━━ Dataset extract ━━
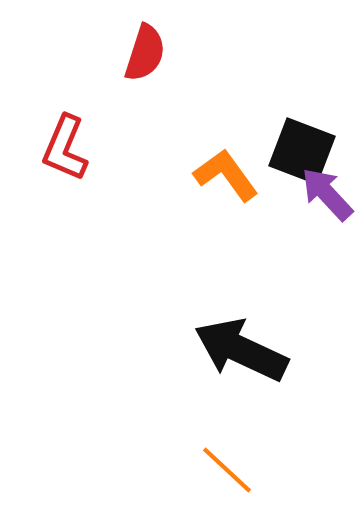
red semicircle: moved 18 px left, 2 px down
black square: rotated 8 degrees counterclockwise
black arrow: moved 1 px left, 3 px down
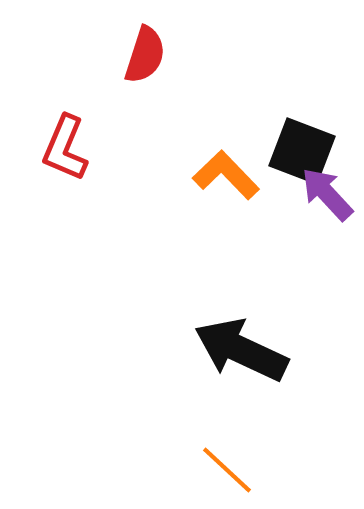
red semicircle: moved 2 px down
orange L-shape: rotated 8 degrees counterclockwise
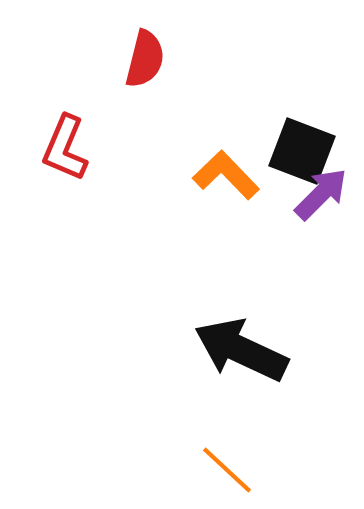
red semicircle: moved 4 px down; rotated 4 degrees counterclockwise
purple arrow: moved 6 px left; rotated 88 degrees clockwise
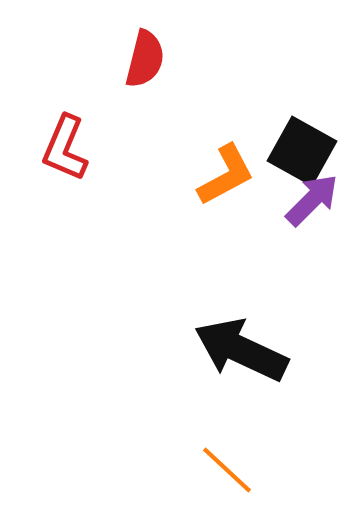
black square: rotated 8 degrees clockwise
orange L-shape: rotated 106 degrees clockwise
purple arrow: moved 9 px left, 6 px down
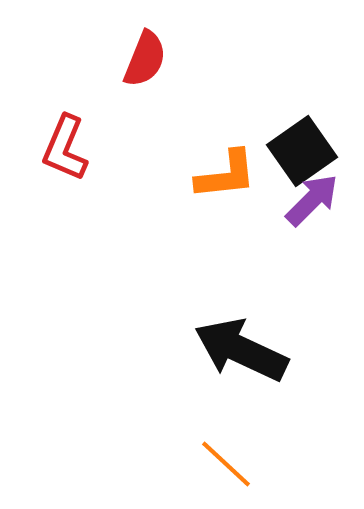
red semicircle: rotated 8 degrees clockwise
black square: rotated 26 degrees clockwise
orange L-shape: rotated 22 degrees clockwise
orange line: moved 1 px left, 6 px up
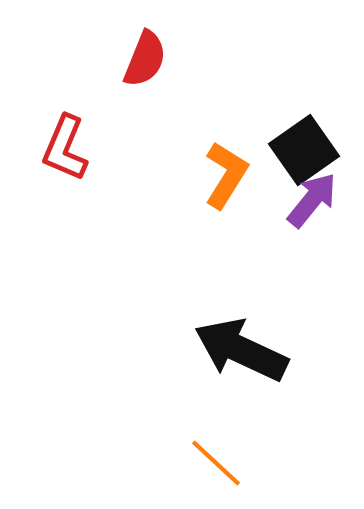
black square: moved 2 px right, 1 px up
orange L-shape: rotated 52 degrees counterclockwise
purple arrow: rotated 6 degrees counterclockwise
orange line: moved 10 px left, 1 px up
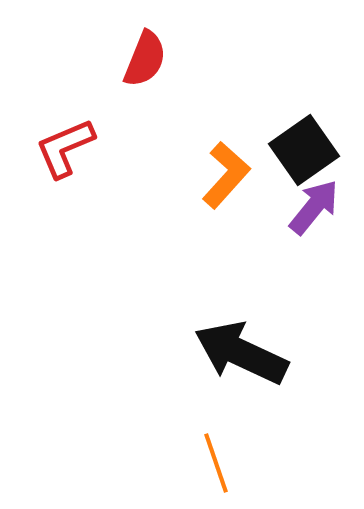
red L-shape: rotated 44 degrees clockwise
orange L-shape: rotated 10 degrees clockwise
purple arrow: moved 2 px right, 7 px down
black arrow: moved 3 px down
orange line: rotated 28 degrees clockwise
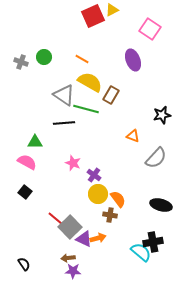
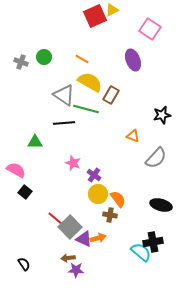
red square: moved 2 px right
pink semicircle: moved 11 px left, 8 px down
purple star: moved 3 px right, 1 px up
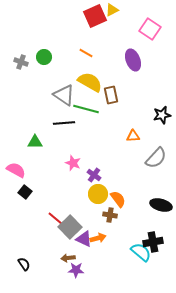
orange line: moved 4 px right, 6 px up
brown rectangle: rotated 42 degrees counterclockwise
orange triangle: rotated 24 degrees counterclockwise
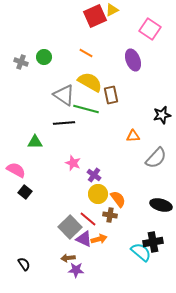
red line: moved 32 px right
orange arrow: moved 1 px right, 1 px down
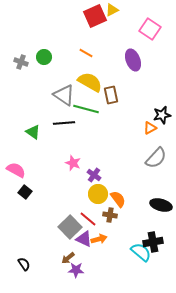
orange triangle: moved 17 px right, 8 px up; rotated 24 degrees counterclockwise
green triangle: moved 2 px left, 10 px up; rotated 35 degrees clockwise
brown arrow: rotated 32 degrees counterclockwise
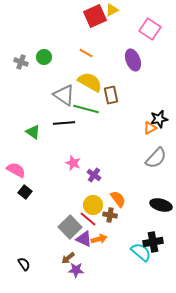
black star: moved 3 px left, 4 px down
yellow circle: moved 5 px left, 11 px down
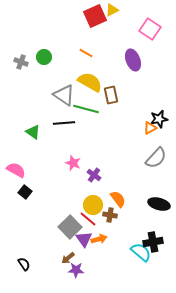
black ellipse: moved 2 px left, 1 px up
purple triangle: rotated 30 degrees clockwise
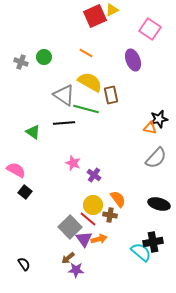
orange triangle: rotated 40 degrees clockwise
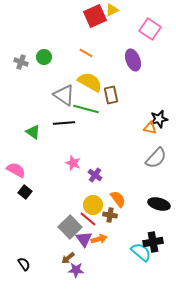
purple cross: moved 1 px right
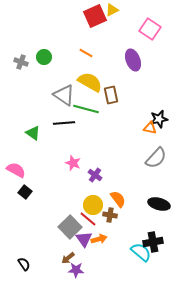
green triangle: moved 1 px down
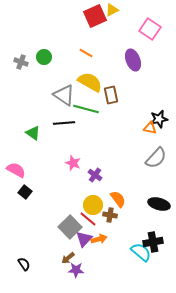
purple triangle: rotated 18 degrees clockwise
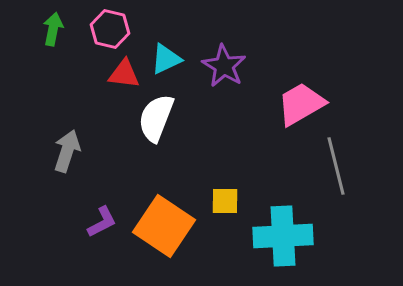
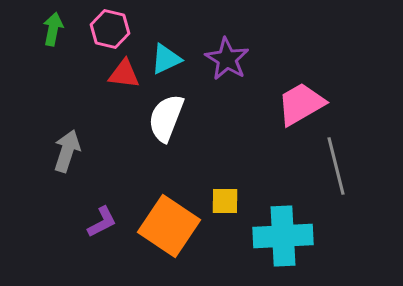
purple star: moved 3 px right, 7 px up
white semicircle: moved 10 px right
orange square: moved 5 px right
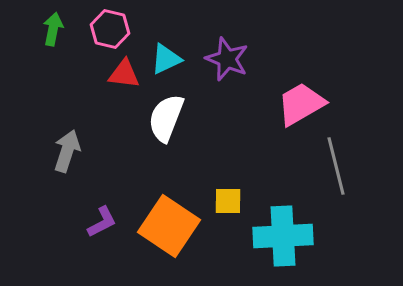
purple star: rotated 9 degrees counterclockwise
yellow square: moved 3 px right
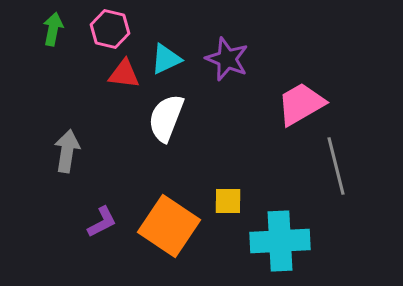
gray arrow: rotated 9 degrees counterclockwise
cyan cross: moved 3 px left, 5 px down
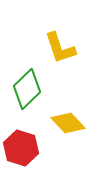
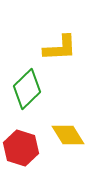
yellow L-shape: rotated 75 degrees counterclockwise
yellow diamond: moved 12 px down; rotated 12 degrees clockwise
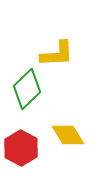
yellow L-shape: moved 3 px left, 6 px down
red hexagon: rotated 12 degrees clockwise
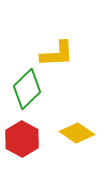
yellow diamond: moved 9 px right, 2 px up; rotated 24 degrees counterclockwise
red hexagon: moved 1 px right, 9 px up
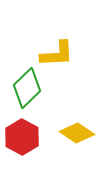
green diamond: moved 1 px up
red hexagon: moved 2 px up
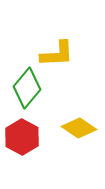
green diamond: rotated 6 degrees counterclockwise
yellow diamond: moved 2 px right, 5 px up
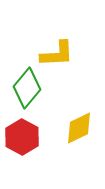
yellow diamond: rotated 60 degrees counterclockwise
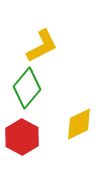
yellow L-shape: moved 15 px left, 8 px up; rotated 24 degrees counterclockwise
yellow diamond: moved 4 px up
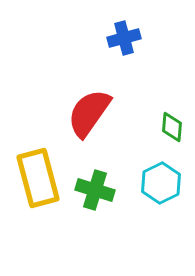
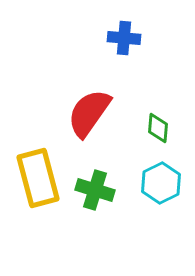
blue cross: rotated 20 degrees clockwise
green diamond: moved 14 px left, 1 px down
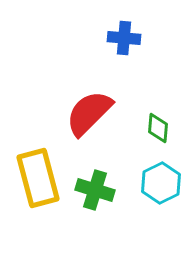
red semicircle: rotated 10 degrees clockwise
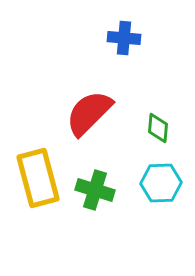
cyan hexagon: rotated 24 degrees clockwise
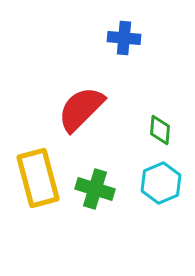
red semicircle: moved 8 px left, 4 px up
green diamond: moved 2 px right, 2 px down
cyan hexagon: rotated 21 degrees counterclockwise
green cross: moved 1 px up
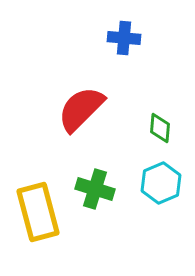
green diamond: moved 2 px up
yellow rectangle: moved 34 px down
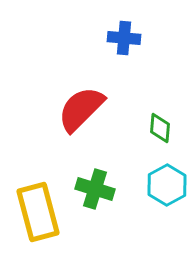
cyan hexagon: moved 6 px right, 2 px down; rotated 6 degrees counterclockwise
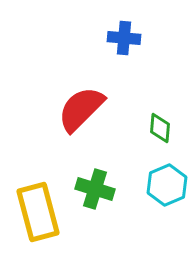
cyan hexagon: rotated 6 degrees clockwise
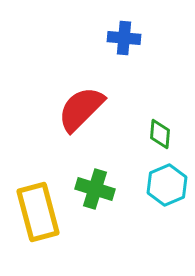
green diamond: moved 6 px down
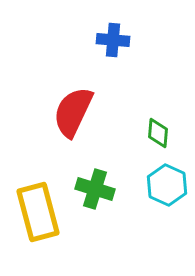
blue cross: moved 11 px left, 2 px down
red semicircle: moved 8 px left, 3 px down; rotated 20 degrees counterclockwise
green diamond: moved 2 px left, 1 px up
cyan hexagon: rotated 12 degrees counterclockwise
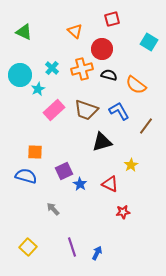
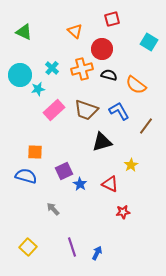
cyan star: rotated 16 degrees clockwise
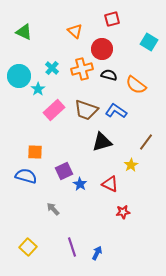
cyan circle: moved 1 px left, 1 px down
cyan star: rotated 24 degrees counterclockwise
blue L-shape: moved 3 px left; rotated 25 degrees counterclockwise
brown line: moved 16 px down
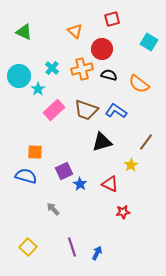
orange semicircle: moved 3 px right, 1 px up
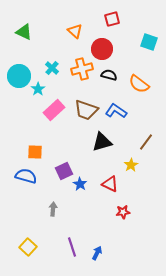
cyan square: rotated 12 degrees counterclockwise
gray arrow: rotated 48 degrees clockwise
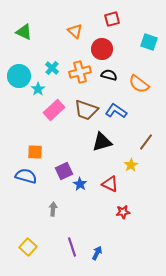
orange cross: moved 2 px left, 3 px down
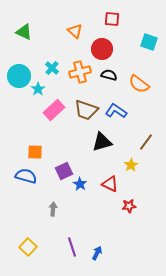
red square: rotated 21 degrees clockwise
red star: moved 6 px right, 6 px up
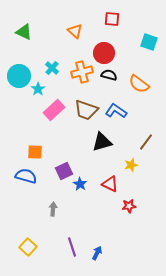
red circle: moved 2 px right, 4 px down
orange cross: moved 2 px right
yellow star: rotated 16 degrees clockwise
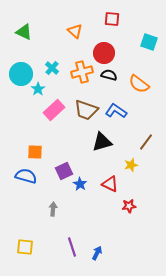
cyan circle: moved 2 px right, 2 px up
yellow square: moved 3 px left; rotated 36 degrees counterclockwise
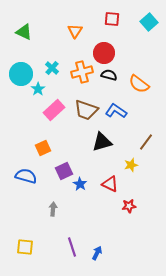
orange triangle: rotated 21 degrees clockwise
cyan square: moved 20 px up; rotated 30 degrees clockwise
orange square: moved 8 px right, 4 px up; rotated 28 degrees counterclockwise
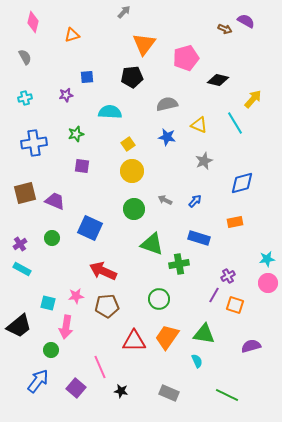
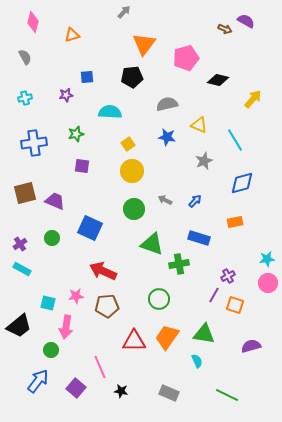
cyan line at (235, 123): moved 17 px down
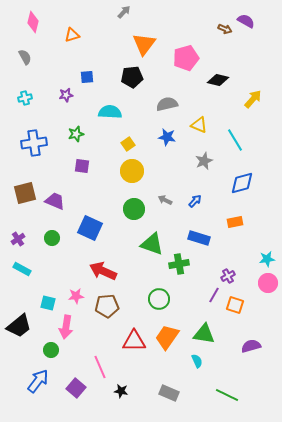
purple cross at (20, 244): moved 2 px left, 5 px up
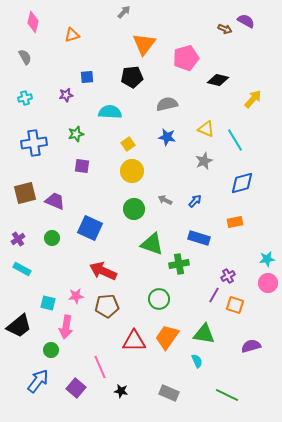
yellow triangle at (199, 125): moved 7 px right, 4 px down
━━━
# [What to do]
Repeat every line of the records above word for word, but leave out the picture lines.

# [Solution to this problem]
red semicircle: moved 18 px left, 2 px down
black square: rotated 8 degrees counterclockwise
black arrow: moved 1 px left, 3 px down
red semicircle: moved 2 px down
orange L-shape: rotated 8 degrees counterclockwise
red semicircle: moved 4 px down; rotated 4 degrees counterclockwise
purple arrow: moved 6 px left; rotated 88 degrees clockwise
black square: rotated 8 degrees clockwise
orange L-shape: rotated 106 degrees clockwise
purple arrow: moved 9 px left, 6 px down
red semicircle: rotated 8 degrees clockwise
black square: rotated 26 degrees clockwise
orange L-shape: rotated 22 degrees clockwise
orange line: moved 1 px left, 6 px up
black square: moved 2 px right, 1 px up
orange L-shape: rotated 52 degrees counterclockwise
purple arrow: rotated 6 degrees counterclockwise
orange line: moved 10 px left, 1 px up
red L-shape: rotated 44 degrees clockwise
orange L-shape: rotated 10 degrees clockwise
purple arrow: moved 2 px right, 7 px down
black arrow: moved 3 px down
orange line: rotated 28 degrees clockwise
red square: moved 2 px right
pink semicircle: moved 11 px left, 8 px down
purple star: moved 3 px right, 1 px up
orange line: moved 4 px right, 6 px up
brown rectangle: rotated 42 degrees counterclockwise
orange triangle: rotated 24 degrees counterclockwise
red line: moved 32 px right
orange arrow: moved 1 px right, 1 px down
orange triangle: moved 17 px right, 8 px up; rotated 24 degrees counterclockwise
green triangle: moved 2 px left, 10 px up; rotated 35 degrees clockwise
brown arrow: rotated 32 degrees counterclockwise
black star: moved 3 px left, 4 px down
yellow circle: moved 5 px left, 11 px down
black ellipse: moved 2 px left, 1 px up
purple triangle: rotated 30 degrees clockwise
orange triangle: rotated 40 degrees clockwise
purple cross: moved 1 px right
green triangle: moved 1 px down
purple triangle: rotated 18 degrees clockwise
purple star: moved 3 px right, 7 px up
white semicircle: moved 10 px right
orange square: moved 5 px right
purple star: rotated 9 degrees counterclockwise
yellow square: moved 3 px right
gray arrow: rotated 9 degrees counterclockwise
cyan cross: moved 3 px left, 5 px down
yellow L-shape: rotated 75 degrees counterclockwise
yellow diamond: moved 12 px down; rotated 12 degrees clockwise
yellow L-shape: moved 3 px left, 6 px down
red hexagon: rotated 12 degrees clockwise
yellow diamond: moved 9 px right, 2 px up; rotated 24 degrees counterclockwise
red hexagon: moved 1 px right, 9 px up
green diamond: moved 1 px up
red hexagon: moved 2 px up
green diamond: rotated 6 degrees counterclockwise
yellow diamond: moved 2 px right, 5 px up
yellow diamond: rotated 60 degrees counterclockwise
yellow L-shape: moved 15 px left, 8 px up; rotated 24 degrees counterclockwise
yellow diamond: moved 4 px up
blue cross: rotated 20 degrees clockwise
green diamond: moved 14 px left, 1 px down
red semicircle: rotated 10 degrees clockwise
cyan hexagon: rotated 24 degrees clockwise
red semicircle: moved 8 px left, 4 px up
green diamond: moved 2 px right, 2 px down
cyan hexagon: rotated 21 degrees counterclockwise
green cross: moved 1 px up
green diamond: moved 2 px up
yellow rectangle: moved 34 px down
cyan hexagon: moved 6 px right, 2 px down; rotated 6 degrees counterclockwise
cyan hexagon: rotated 6 degrees clockwise
green diamond: moved 6 px down
blue cross: moved 11 px left, 2 px down
red semicircle: moved 8 px left, 3 px down; rotated 20 degrees counterclockwise
green diamond: moved 2 px left, 1 px up
cyan hexagon: rotated 12 degrees counterclockwise
cyan star: rotated 16 degrees clockwise
cyan circle: moved 1 px left, 1 px down
cyan star: rotated 24 degrees counterclockwise
blue L-shape: moved 3 px left; rotated 25 degrees counterclockwise
brown line: moved 16 px down
orange semicircle: moved 3 px right, 1 px up
cyan square: rotated 12 degrees counterclockwise
gray arrow: rotated 48 degrees clockwise
orange cross: moved 2 px left, 3 px down
red square: rotated 21 degrees clockwise
red star: moved 6 px right, 6 px up
red circle: moved 2 px right, 4 px down
orange cross: moved 2 px right
yellow star: rotated 16 degrees clockwise
cyan circle: moved 2 px right, 2 px up
yellow square: moved 3 px left; rotated 36 degrees counterclockwise
orange triangle: rotated 21 degrees clockwise
cyan square: moved 20 px up; rotated 30 degrees clockwise
orange square: moved 8 px right, 4 px up; rotated 28 degrees counterclockwise
cyan line at (235, 123): moved 17 px down
purple cross at (20, 244): moved 2 px left, 5 px up
yellow triangle at (199, 125): moved 7 px right, 4 px down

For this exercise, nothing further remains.